[About this exercise]: Every record below should be repeated exactly, with the pictures left out.

*** Opening Supplied data ***

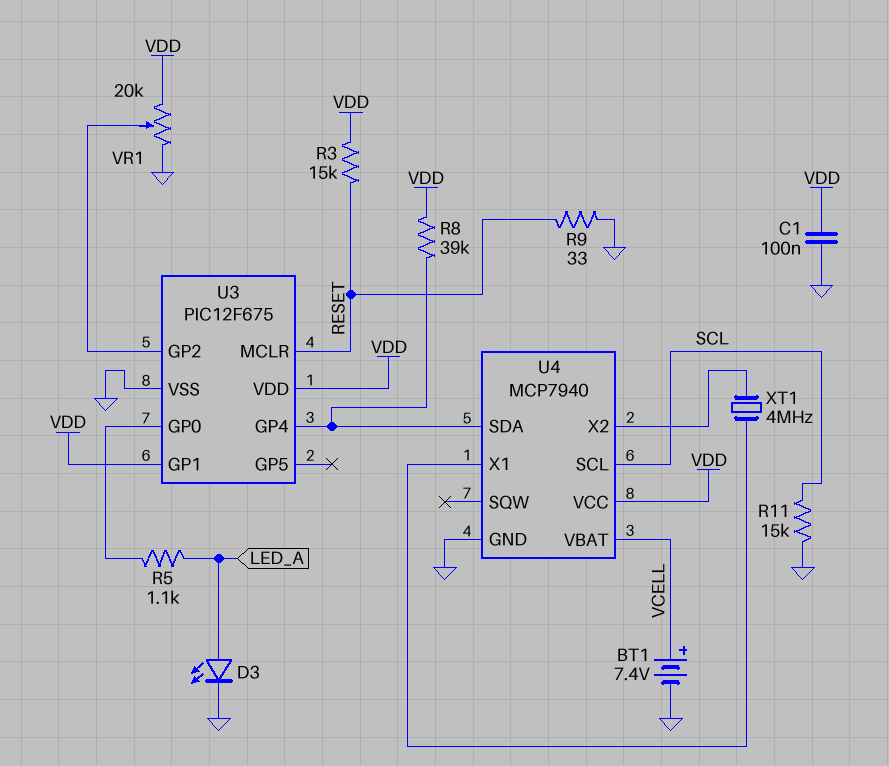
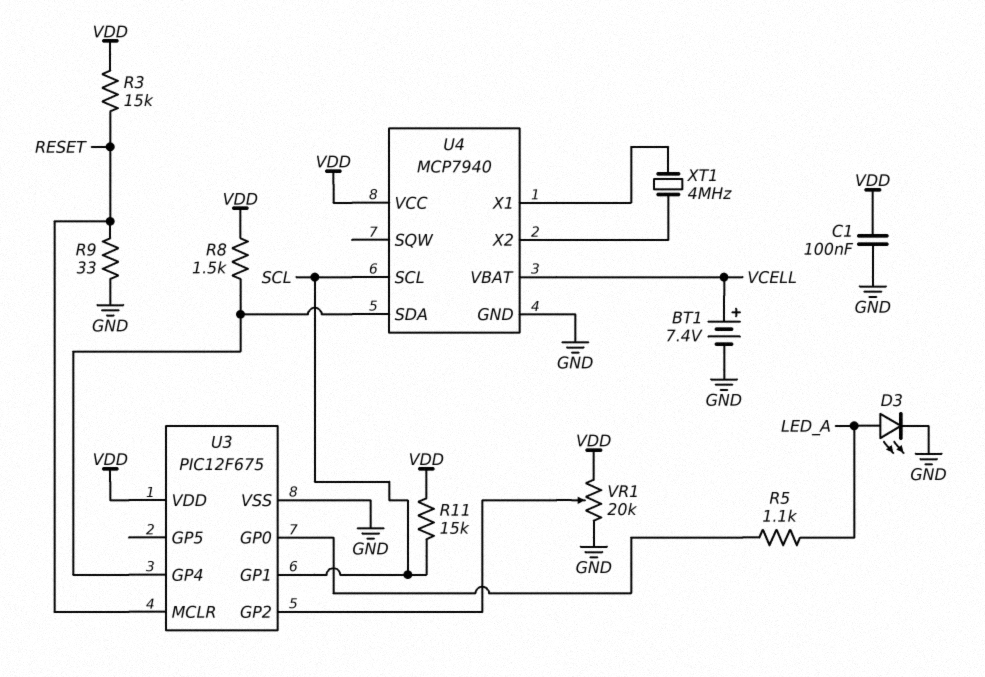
R8: 39k (U3/GP4, VDD) -> 1.5k (U3/GP4, VDD)
R11: 15k (GND, SCL) -> 15k (SCL, VDD)
U3 pin GP1: VDD -> SCL

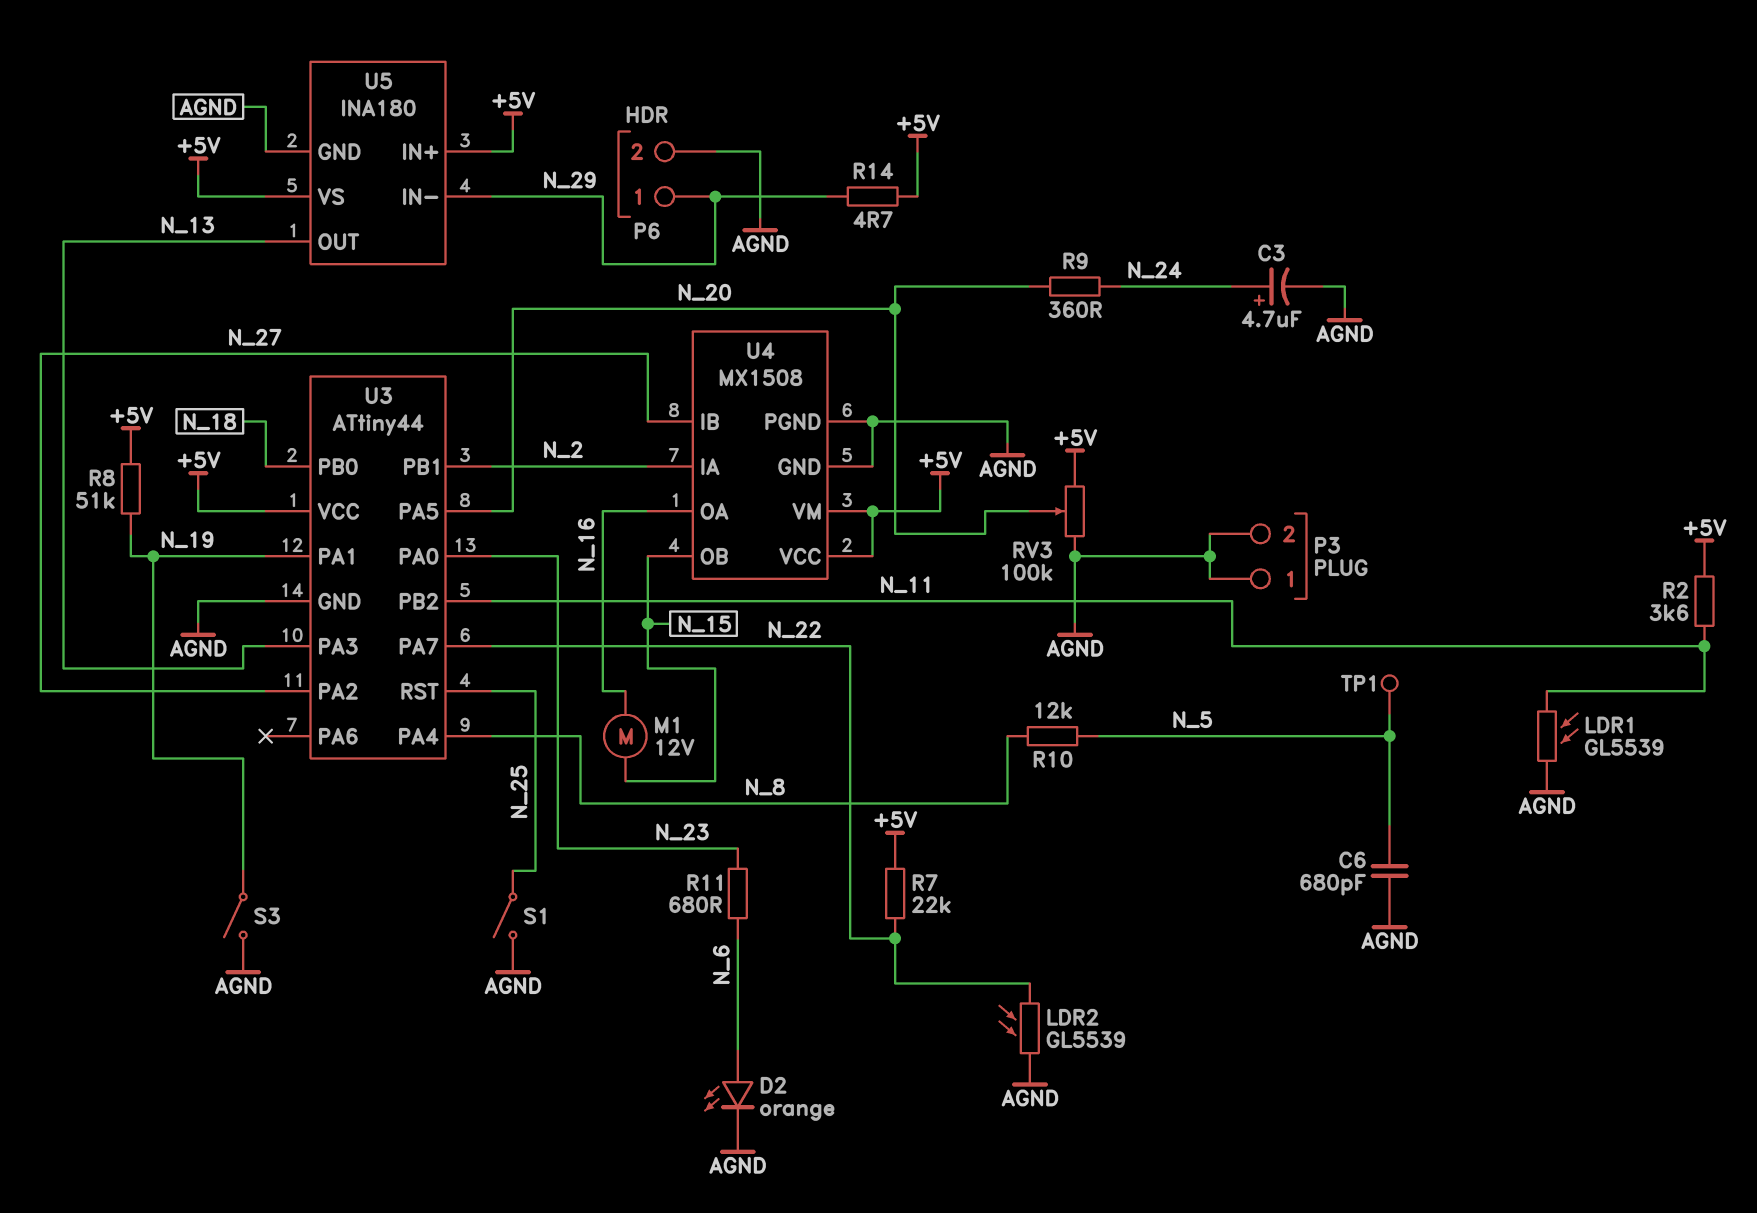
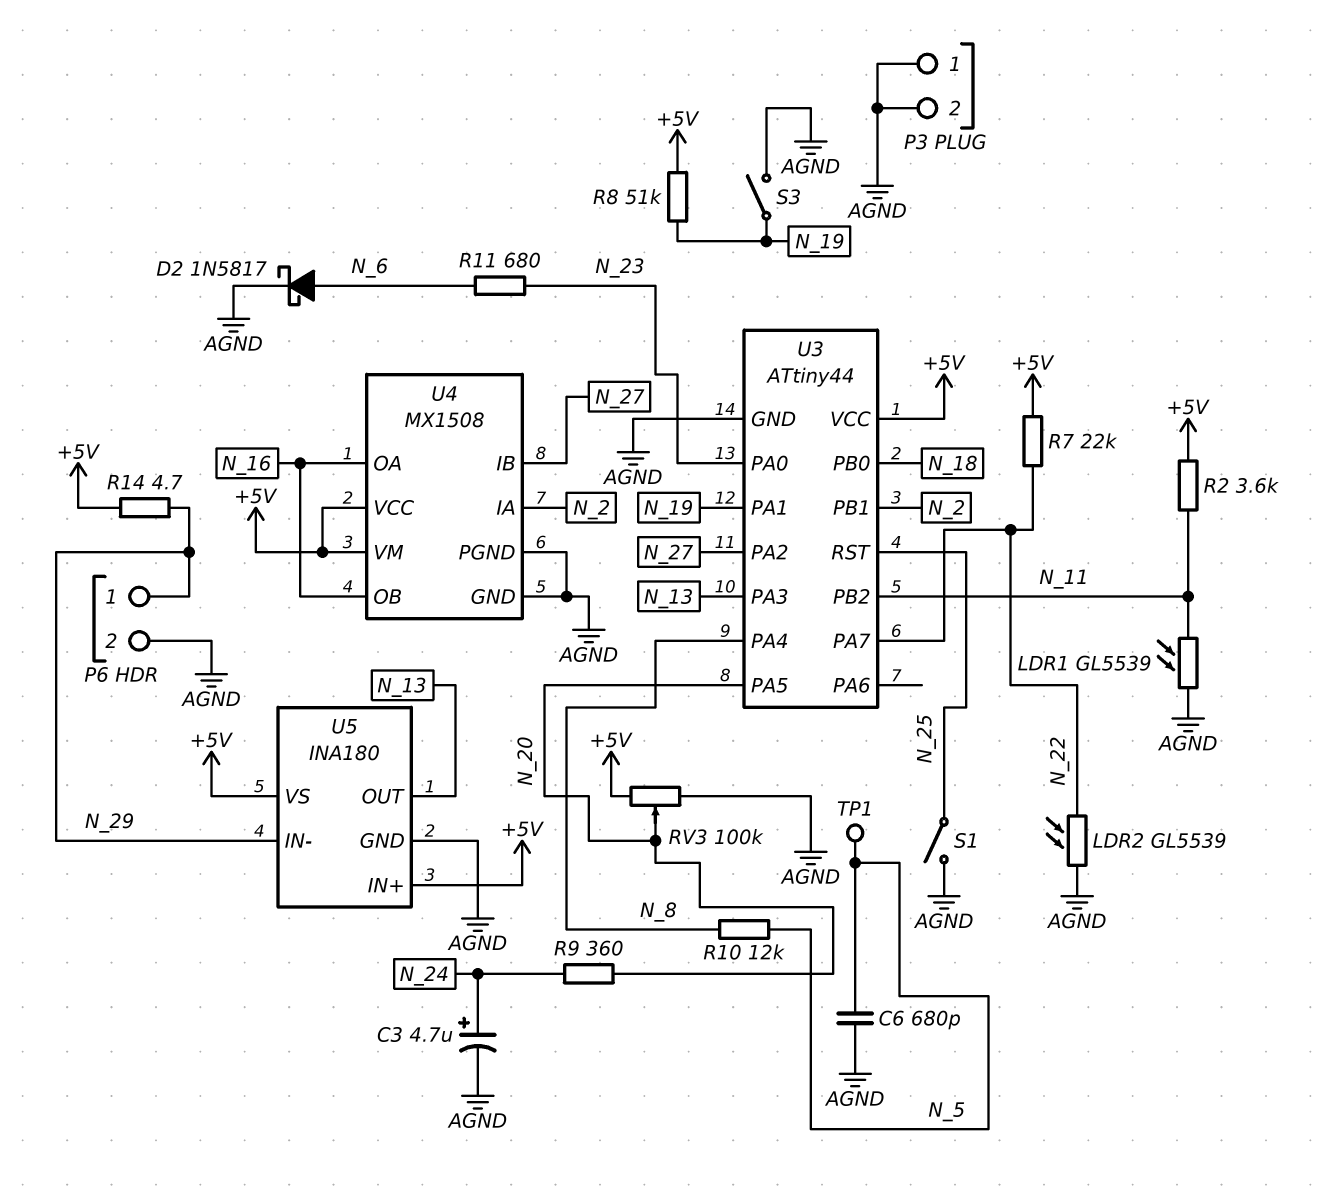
D2: LED orange (A N_6, K AGND) -> schottky 1N5817 (A N_6, K AGND)
M1: motor 12V (N_15, N_16) -> none
U4 pin OB: N_15 -> N_16

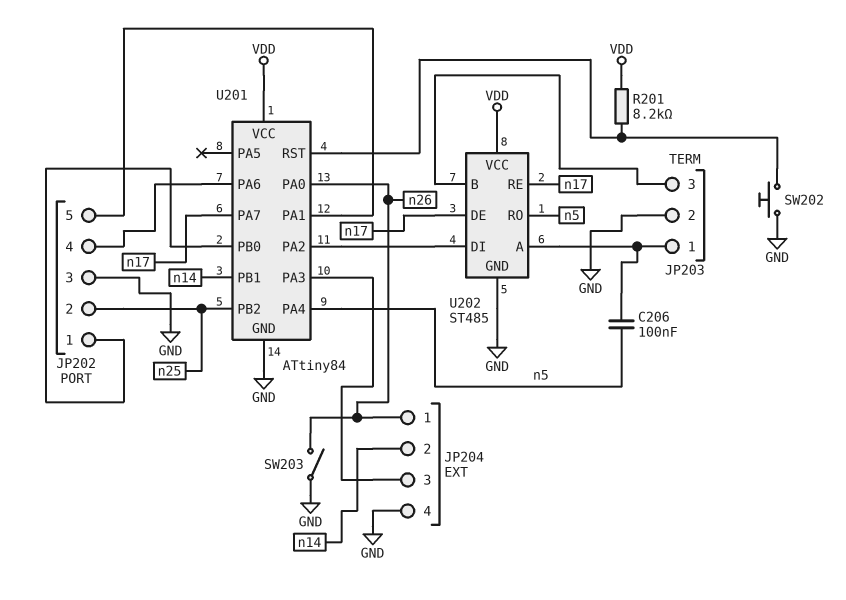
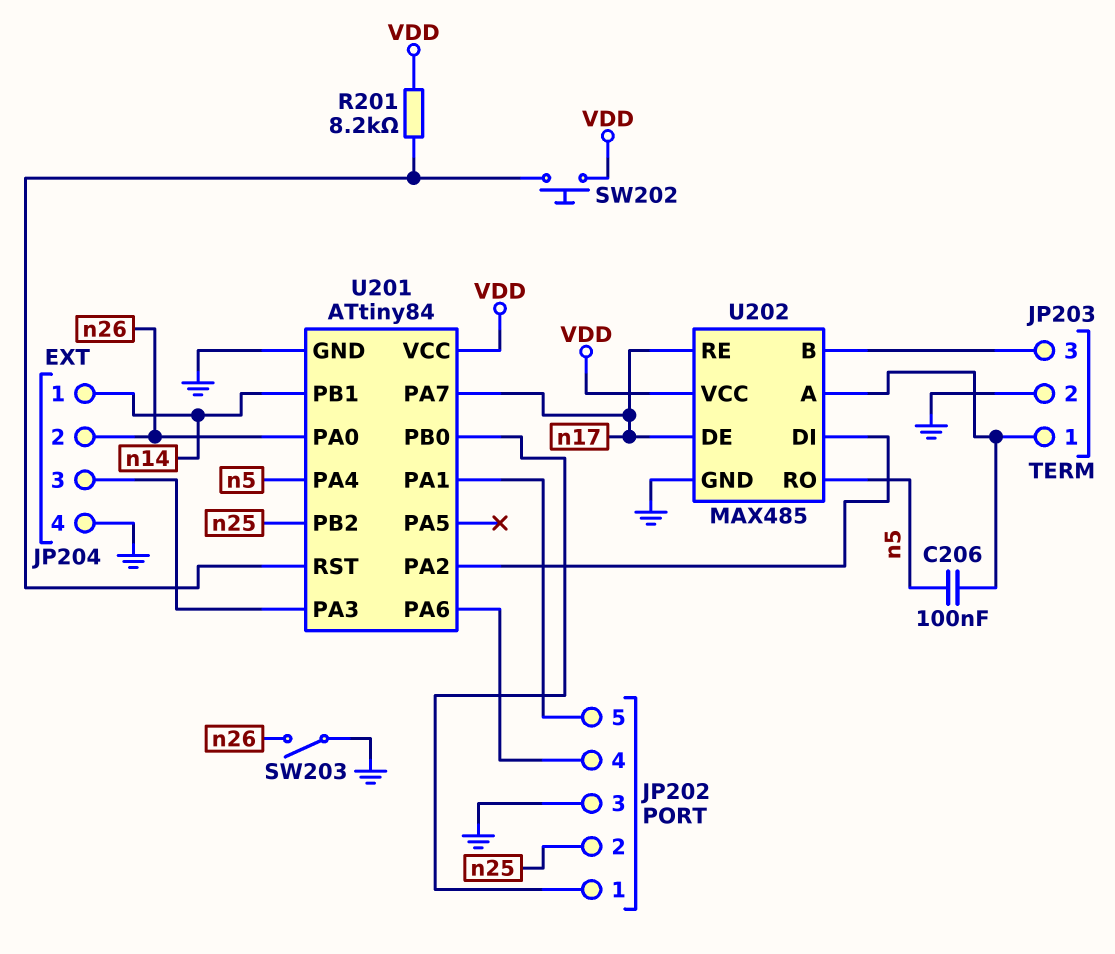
JP204 pin 1: n26 -> n14
JP204 pin 2: n14 -> n26
SW202: button (GND, U201/RST) -> button (U201/RST, VDD)
U202: ST485 -> MAX485

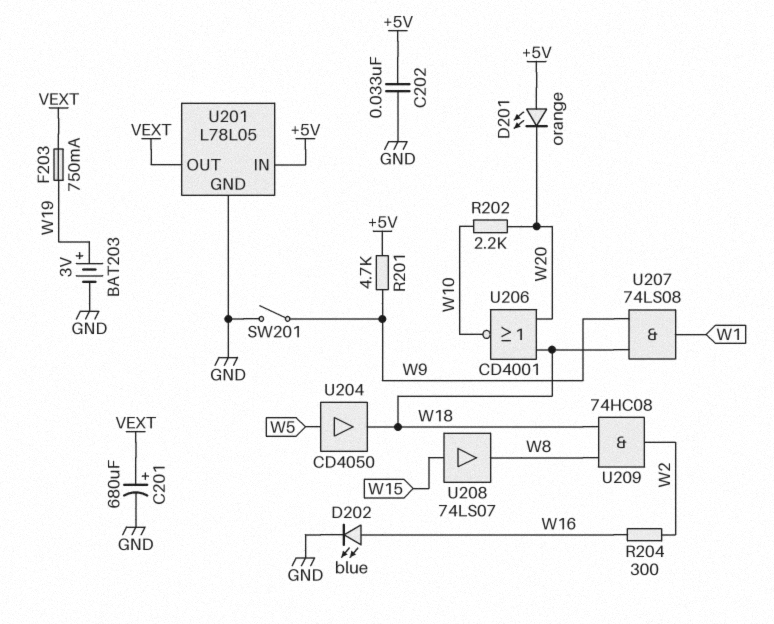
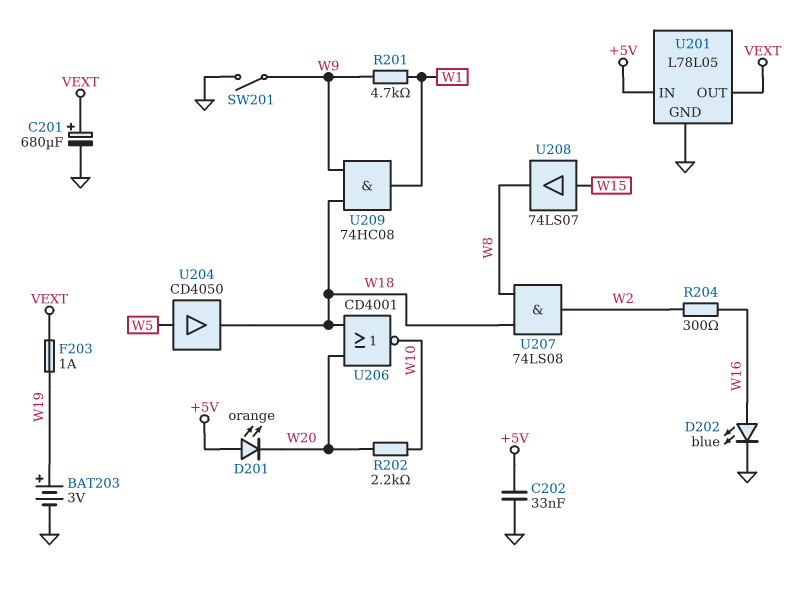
F203: 750mA (VEXT, W19) -> 1A (VEXT, W19)
R201: 4.7k (+5V, W9) -> 4.7k (W1, W9)
U207: AND 74LS08 (in W9, in W18, out W1) -> AND 74LS08 (in W8, in W18, out W2)
U209: AND 74HC08 (in W8, in W18, out W2) -> AND 74HC08 (in W9, in W18, out W1)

*** Closing Supplied data ***

[Result for this task]:
R8: 39k (U3/GP4, VDD) -> 1.5k (U3/GP4, VDD)
R11: 15k (GND, SCL) -> 15k (SCL, VDD)
U3 pin GP1: VDD -> SCL

D2: LED orange (A N_6, K AGND) -> schottky 1N5817 (A N_6, K AGND)
M1: motor 12V (N_15, N_16) -> none
U4 pin OB: N_15 -> N_16

JP204 pin 1: n26 -> n14
JP204 pin 2: n14 -> n26
SW202: button (GND, U201/RST) -> button (U201/RST, VDD)
U202: ST485 -> MAX485

F203: 750mA (VEXT, W19) -> 1A (VEXT, W19)
R201: 4.7k (+5V, W9) -> 4.7k (W1, W9)
U207: AND 74LS08 (in W9, in W18, out W1) -> AND 74LS08 (in W8, in W18, out W2)
U209: AND 74HC08 (in W8, in W18, out W2) -> AND 74HC08 (in W9, in W18, out W1)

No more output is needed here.